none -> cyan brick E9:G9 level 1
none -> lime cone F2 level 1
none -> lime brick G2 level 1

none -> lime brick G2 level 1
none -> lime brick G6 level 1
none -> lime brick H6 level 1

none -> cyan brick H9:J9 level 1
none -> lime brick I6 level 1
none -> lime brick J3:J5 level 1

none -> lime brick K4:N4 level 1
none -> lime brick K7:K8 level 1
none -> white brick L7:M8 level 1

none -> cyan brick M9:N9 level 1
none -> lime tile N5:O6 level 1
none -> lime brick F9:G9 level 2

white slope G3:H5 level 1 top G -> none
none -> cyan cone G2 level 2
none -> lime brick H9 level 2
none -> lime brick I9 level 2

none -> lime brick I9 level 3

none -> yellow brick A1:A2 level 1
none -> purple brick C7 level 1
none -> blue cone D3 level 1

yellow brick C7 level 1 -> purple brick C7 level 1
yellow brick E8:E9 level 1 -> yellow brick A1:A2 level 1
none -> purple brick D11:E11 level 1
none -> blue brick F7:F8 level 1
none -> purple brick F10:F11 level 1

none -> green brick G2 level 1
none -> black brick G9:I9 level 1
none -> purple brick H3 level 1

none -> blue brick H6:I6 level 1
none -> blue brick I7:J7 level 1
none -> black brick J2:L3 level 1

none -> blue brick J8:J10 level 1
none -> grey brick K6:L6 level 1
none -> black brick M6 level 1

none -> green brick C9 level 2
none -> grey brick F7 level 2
—————
• _Activity_
The answer is one number: how many lines of the material above contain "blue".

• _Result of the exercise_
5